_ABOUT THIS EXERCISE_: Print exactly the lines below between the line holding "C3: 3.3uF (plus" and the line holding "SW1: button (GND, n1) -> button (GND, VS)", inclusive, and nothing more.

Change listing data
=== Begin Enclosure ===

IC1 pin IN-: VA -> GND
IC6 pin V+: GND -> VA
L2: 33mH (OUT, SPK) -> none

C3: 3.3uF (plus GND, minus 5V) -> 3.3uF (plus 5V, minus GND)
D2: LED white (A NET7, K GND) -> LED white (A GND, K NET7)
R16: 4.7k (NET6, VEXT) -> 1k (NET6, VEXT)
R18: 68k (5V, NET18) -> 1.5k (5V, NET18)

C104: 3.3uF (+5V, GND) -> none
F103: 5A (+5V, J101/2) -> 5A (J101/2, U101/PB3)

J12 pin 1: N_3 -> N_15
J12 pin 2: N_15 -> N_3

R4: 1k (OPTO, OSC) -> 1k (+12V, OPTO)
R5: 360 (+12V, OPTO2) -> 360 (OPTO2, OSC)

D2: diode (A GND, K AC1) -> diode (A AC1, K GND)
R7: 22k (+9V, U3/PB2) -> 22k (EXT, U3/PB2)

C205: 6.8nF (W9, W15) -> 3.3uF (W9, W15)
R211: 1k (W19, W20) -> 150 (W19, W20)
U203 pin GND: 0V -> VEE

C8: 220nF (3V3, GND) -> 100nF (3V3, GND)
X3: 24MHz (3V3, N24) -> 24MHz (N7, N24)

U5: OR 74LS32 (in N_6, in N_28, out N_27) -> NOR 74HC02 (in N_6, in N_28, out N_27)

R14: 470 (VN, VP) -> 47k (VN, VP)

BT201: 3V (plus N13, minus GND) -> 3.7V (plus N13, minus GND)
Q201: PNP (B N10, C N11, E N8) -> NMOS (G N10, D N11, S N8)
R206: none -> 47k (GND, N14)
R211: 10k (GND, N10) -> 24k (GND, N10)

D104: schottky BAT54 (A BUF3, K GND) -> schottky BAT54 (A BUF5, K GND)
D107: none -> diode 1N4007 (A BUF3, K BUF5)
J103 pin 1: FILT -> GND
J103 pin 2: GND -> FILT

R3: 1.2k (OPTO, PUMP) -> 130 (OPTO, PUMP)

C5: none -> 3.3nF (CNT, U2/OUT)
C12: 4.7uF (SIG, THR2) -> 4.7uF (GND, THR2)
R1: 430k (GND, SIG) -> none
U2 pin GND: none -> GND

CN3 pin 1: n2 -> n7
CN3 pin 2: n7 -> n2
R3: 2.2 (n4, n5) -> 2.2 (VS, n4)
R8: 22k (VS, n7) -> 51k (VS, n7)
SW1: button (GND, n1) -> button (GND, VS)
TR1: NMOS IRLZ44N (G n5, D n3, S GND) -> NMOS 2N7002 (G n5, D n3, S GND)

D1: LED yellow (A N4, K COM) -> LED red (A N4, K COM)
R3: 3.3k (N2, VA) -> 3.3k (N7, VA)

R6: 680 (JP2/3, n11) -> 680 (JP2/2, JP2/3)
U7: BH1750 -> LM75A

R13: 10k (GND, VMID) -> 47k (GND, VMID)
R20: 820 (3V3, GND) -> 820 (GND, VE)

=== End Enclosure ===

_OUTPUT BELOW_:
C3: 3.3uF (plus GND, minus 5V) -> 3.3uF (plus 5V, minus GND)
D2: LED white (A NET7, K GND) -> LED white (A GND, K NET7)
R16: 4.7k (NET6, VEXT) -> 1k (NET6, VEXT)
R18: 68k (5V, NET18) -> 1.5k (5V, NET18)

C104: 3.3uF (+5V, GND) -> none
F103: 5A (+5V, J101/2) -> 5A (J101/2, U101/PB3)

J12 pin 1: N_3 -> N_15
J12 pin 2: N_15 -> N_3

R4: 1k (OPTO, OSC) -> 1k (+12V, OPTO)
R5: 360 (+12V, OPTO2) -> 360 (OPTO2, OSC)

D2: diode (A GND, K AC1) -> diode (A AC1, K GND)
R7: 22k (+9V, U3/PB2) -> 22k (EXT, U3/PB2)

C205: 6.8nF (W9, W15) -> 3.3uF (W9, W15)
R211: 1k (W19, W20) -> 150 (W19, W20)
U203 pin GND: 0V -> VEE

C8: 220nF (3V3, GND) -> 100nF (3V3, GND)
X3: 24MHz (3V3, N24) -> 24MHz (N7, N24)

U5: OR 74LS32 (in N_6, in N_28, out N_27) -> NOR 74HC02 (in N_6, in N_28, out N_27)

R14: 470 (VN, VP) -> 47k (VN, VP)

BT201: 3V (plus N13, minus GND) -> 3.7V (plus N13, minus GND)
Q201: PNP (B N10, C N11, E N8) -> NMOS (G N10, D N11, S N8)
R206: none -> 47k (GND, N14)
R211: 10k (GND, N10) -> 24k (GND, N10)

D104: schottky BAT54 (A BUF3, K GND) -> schottky BAT54 (A BUF5, K GND)
D107: none -> diode 1N4007 (A BUF3, K BUF5)
J103 pin 1: FILT -> GND
J103 pin 2: GND -> FILT

R3: 1.2k (OPTO, PUMP) -> 130 (OPTO, PUMP)

C5: none -> 3.3nF (CNT, U2/OUT)
C12: 4.7uF (SIG, THR2) -> 4.7uF (GND, THR2)
R1: 430k (GND, SIG) -> none
U2 pin GND: none -> GND

CN3 pin 1: n2 -> n7
CN3 pin 2: n7 -> n2
R3: 2.2 (n4, n5) -> 2.2 (VS, n4)
R8: 22k (VS, n7) -> 51k (VS, n7)
SW1: button (GND, n1) -> button (GND, VS)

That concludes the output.